*** Opening of Input ***

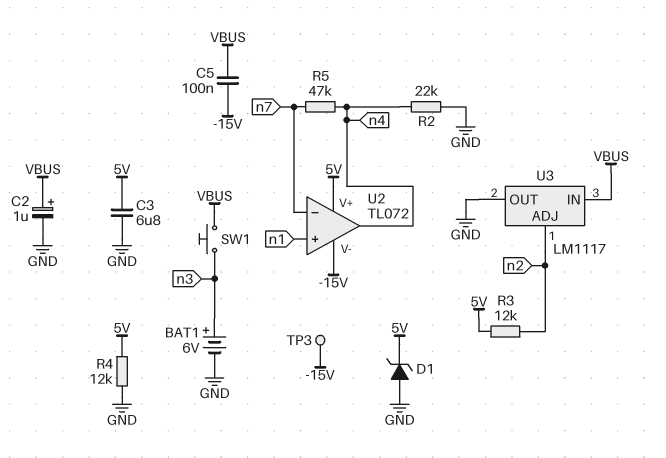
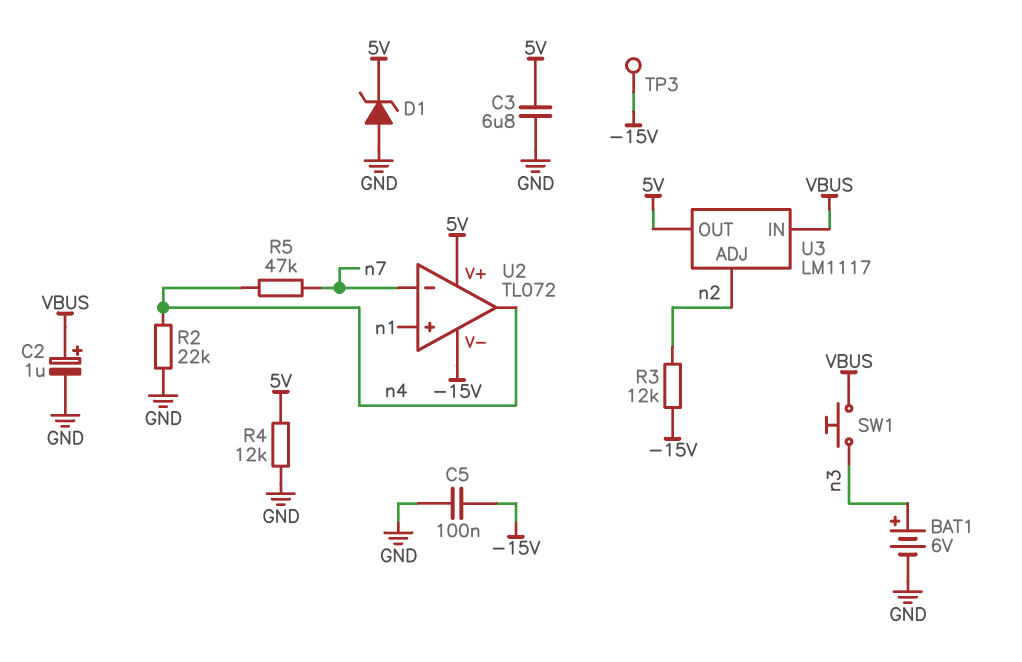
C5: 100nF (-15V, VBUS) -> 100nF (-15V, GND)
R3: 12k (5V, n2) -> 12k (-15V, n2)
U3 pin OUT: GND -> 5V

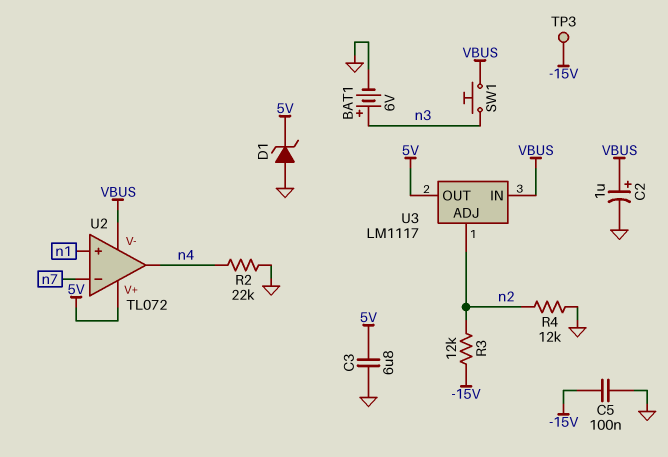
R4: 12k (5V, GND) -> 12k (GND, n2)
R5: 47k (n4, n7) -> none
U2 pin V-: -15V -> VBUS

*** Close of Input ***

## What the exercise asks
Give an exact copy of the entries, excluding all pictures.

## Answer to this task
C5: 100nF (-15V, VBUS) -> 100nF (-15V, GND)
R3: 12k (5V, n2) -> 12k (-15V, n2)
U3 pin OUT: GND -> 5V

R4: 12k (5V, GND) -> 12k (GND, n2)
R5: 47k (n4, n7) -> none
U2 pin V-: -15V -> VBUS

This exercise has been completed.